++++ The records

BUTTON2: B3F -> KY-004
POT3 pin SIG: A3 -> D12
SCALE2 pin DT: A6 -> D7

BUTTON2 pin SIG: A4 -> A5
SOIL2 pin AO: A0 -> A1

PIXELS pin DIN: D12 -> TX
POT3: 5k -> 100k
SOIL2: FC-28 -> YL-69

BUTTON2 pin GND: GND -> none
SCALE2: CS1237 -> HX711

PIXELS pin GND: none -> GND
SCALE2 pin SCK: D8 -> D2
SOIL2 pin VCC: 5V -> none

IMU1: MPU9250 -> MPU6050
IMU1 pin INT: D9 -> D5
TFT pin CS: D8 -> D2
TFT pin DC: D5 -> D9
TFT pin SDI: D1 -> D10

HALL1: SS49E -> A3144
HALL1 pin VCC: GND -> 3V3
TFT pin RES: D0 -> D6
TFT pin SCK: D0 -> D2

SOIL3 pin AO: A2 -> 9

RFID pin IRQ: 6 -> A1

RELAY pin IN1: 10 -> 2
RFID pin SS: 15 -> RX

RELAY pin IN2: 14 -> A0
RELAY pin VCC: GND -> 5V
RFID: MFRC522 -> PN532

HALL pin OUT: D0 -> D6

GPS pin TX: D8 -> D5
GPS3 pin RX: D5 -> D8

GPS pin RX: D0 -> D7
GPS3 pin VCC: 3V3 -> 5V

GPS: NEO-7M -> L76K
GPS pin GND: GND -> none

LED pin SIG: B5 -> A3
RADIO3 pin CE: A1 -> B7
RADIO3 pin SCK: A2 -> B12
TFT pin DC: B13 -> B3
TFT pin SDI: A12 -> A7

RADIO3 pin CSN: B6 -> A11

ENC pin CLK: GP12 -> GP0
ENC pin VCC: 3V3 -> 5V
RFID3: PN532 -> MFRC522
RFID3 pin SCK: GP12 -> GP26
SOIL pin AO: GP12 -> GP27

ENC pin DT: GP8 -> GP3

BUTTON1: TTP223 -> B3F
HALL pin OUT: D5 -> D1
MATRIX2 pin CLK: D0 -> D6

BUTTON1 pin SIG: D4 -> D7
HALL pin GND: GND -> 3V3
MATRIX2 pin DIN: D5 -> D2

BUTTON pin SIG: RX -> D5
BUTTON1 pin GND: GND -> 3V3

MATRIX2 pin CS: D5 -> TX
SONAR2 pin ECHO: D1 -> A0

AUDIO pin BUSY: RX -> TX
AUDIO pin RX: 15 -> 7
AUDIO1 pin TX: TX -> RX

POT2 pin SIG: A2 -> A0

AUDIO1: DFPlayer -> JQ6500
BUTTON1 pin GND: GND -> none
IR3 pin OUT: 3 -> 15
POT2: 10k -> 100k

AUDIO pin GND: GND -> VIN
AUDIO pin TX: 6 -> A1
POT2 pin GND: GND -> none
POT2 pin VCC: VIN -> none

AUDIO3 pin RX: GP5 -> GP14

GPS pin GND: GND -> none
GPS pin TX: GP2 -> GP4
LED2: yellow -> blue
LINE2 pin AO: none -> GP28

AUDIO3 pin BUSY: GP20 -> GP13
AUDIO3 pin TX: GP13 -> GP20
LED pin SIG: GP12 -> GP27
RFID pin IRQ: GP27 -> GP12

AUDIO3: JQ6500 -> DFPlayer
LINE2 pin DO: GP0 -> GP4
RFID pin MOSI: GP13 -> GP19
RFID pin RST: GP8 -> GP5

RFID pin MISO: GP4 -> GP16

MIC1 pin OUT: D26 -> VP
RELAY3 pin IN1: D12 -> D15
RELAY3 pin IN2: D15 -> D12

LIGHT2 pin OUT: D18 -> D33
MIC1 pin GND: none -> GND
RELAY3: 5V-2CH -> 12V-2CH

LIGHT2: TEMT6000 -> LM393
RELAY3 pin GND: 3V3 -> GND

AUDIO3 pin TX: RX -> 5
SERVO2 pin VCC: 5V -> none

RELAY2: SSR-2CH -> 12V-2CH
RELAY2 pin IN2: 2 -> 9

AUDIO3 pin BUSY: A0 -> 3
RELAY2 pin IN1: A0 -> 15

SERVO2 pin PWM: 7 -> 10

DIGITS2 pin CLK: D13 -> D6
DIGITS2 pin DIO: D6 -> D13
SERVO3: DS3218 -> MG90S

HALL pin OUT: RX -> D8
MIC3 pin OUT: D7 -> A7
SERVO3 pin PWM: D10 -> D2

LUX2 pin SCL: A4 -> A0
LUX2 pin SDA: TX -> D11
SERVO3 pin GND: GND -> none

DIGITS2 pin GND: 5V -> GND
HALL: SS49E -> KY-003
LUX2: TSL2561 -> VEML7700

++++++++

- [Task objective]: Restate the entries above. Match them exactly.

- [Expected answer]:
BUTTON2: B3F -> KY-004
POT3 pin SIG: A3 -> D12
SCALE2 pin DT: A6 -> D7

BUTTON2 pin SIG: A4 -> A5
SOIL2 pin AO: A0 -> A1

PIXELS pin DIN: D12 -> TX
POT3: 5k -> 100k
SOIL2: FC-28 -> YL-69

BUTTON2 pin GND: GND -> none
SCALE2: CS1237 -> HX711

PIXELS pin GND: none -> GND
SCALE2 pin SCK: D8 -> D2
SOIL2 pin VCC: 5V -> none

IMU1: MPU9250 -> MPU6050
IMU1 pin INT: D9 -> D5
TFT pin CS: D8 -> D2
TFT pin DC: D5 -> D9
TFT pin SDI: D1 -> D10

HALL1: SS49E -> A3144
HALL1 pin VCC: GND -> 3V3
TFT pin RES: D0 -> D6
TFT pin SCK: D0 -> D2

SOIL3 pin AO: A2 -> 9

RFID pin IRQ: 6 -> A1

RELAY pin IN1: 10 -> 2
RFID pin SS: 15 -> RX

RELAY pin IN2: 14 -> A0
RELAY pin VCC: GND -> 5V
RFID: MFRC522 -> PN532

HALL pin OUT: D0 -> D6

GPS pin TX: D8 -> D5
GPS3 pin RX: D5 -> D8

GPS pin RX: D0 -> D7
GPS3 pin VCC: 3V3 -> 5V

GPS: NEO-7M -> L76K
GPS pin GND: GND -> none

LED pin SIG: B5 -> A3
RADIO3 pin CE: A1 -> B7
RADIO3 pin SCK: A2 -> B12
TFT pin DC: B13 -> B3
TFT pin SDI: A12 -> A7

RADIO3 pin CSN: B6 -> A11

ENC pin CLK: GP12 -> GP0
ENC pin VCC: 3V3 -> 5V
RFID3: PN532 -> MFRC522
RFID3 pin SCK: GP12 -> GP26
SOIL pin AO: GP12 -> GP27

ENC pin DT: GP8 -> GP3

BUTTON1: TTP223 -> B3F
HALL pin OUT: D5 -> D1
MATRIX2 pin CLK: D0 -> D6

BUTTON1 pin SIG: D4 -> D7
HALL pin GND: GND -> 3V3
MATRIX2 pin DIN: D5 -> D2

BUTTON pin SIG: RX -> D5
BUTTON1 pin GND: GND -> 3V3

MATRIX2 pin CS: D5 -> TX
SONAR2 pin ECHO: D1 -> A0

AUDIO pin BUSY: RX -> TX
AUDIO pin RX: 15 -> 7
AUDIO1 pin TX: TX -> RX

POT2 pin SIG: A2 -> A0

AUDIO1: DFPlayer -> JQ6500
BUTTON1 pin GND: GND -> none
IR3 pin OUT: 3 -> 15
POT2: 10k -> 100k

AUDIO pin GND: GND -> VIN
AUDIO pin TX: 6 -> A1
POT2 pin GND: GND -> none
POT2 pin VCC: VIN -> none

AUDIO3 pin RX: GP5 -> GP14

GPS pin GND: GND -> none
GPS pin TX: GP2 -> GP4
LED2: yellow -> blue
LINE2 pin AO: none -> GP28

AUDIO3 pin BUSY: GP20 -> GP13
AUDIO3 pin TX: GP13 -> GP20
LED pin SIG: GP12 -> GP27
RFID pin IRQ: GP27 -> GP12

AUDIO3: JQ6500 -> DFPlayer
LINE2 pin DO: GP0 -> GP4
RFID pin MOSI: GP13 -> GP19
RFID pin RST: GP8 -> GP5

RFID pin MISO: GP4 -> GP16

MIC1 pin OUT: D26 -> VP
RELAY3 pin IN1: D12 -> D15
RELAY3 pin IN2: D15 -> D12

LIGHT2 pin OUT: D18 -> D33
MIC1 pin GND: none -> GND
RELAY3: 5V-2CH -> 12V-2CH

LIGHT2: TEMT6000 -> LM393
RELAY3 pin GND: 3V3 -> GND

AUDIO3 pin TX: RX -> 5
SERVO2 pin VCC: 5V -> none

RELAY2: SSR-2CH -> 12V-2CH
RELAY2 pin IN2: 2 -> 9

AUDIO3 pin BUSY: A0 -> 3
RELAY2 pin IN1: A0 -> 15

SERVO2 pin PWM: 7 -> 10

DIGITS2 pin CLK: D13 -> D6
DIGITS2 pin DIO: D6 -> D13
SERVO3: DS3218 -> MG90S

HALL pin OUT: RX -> D8
MIC3 pin OUT: D7 -> A7
SERVO3 pin PWM: D10 -> D2

LUX2 pin SCL: A4 -> A0
LUX2 pin SDA: TX -> D11
SERVO3 pin GND: GND -> none

DIGITS2 pin GND: 5V -> GND
HALL: SS49E -> KY-003
LUX2: TSL2561 -> VEML7700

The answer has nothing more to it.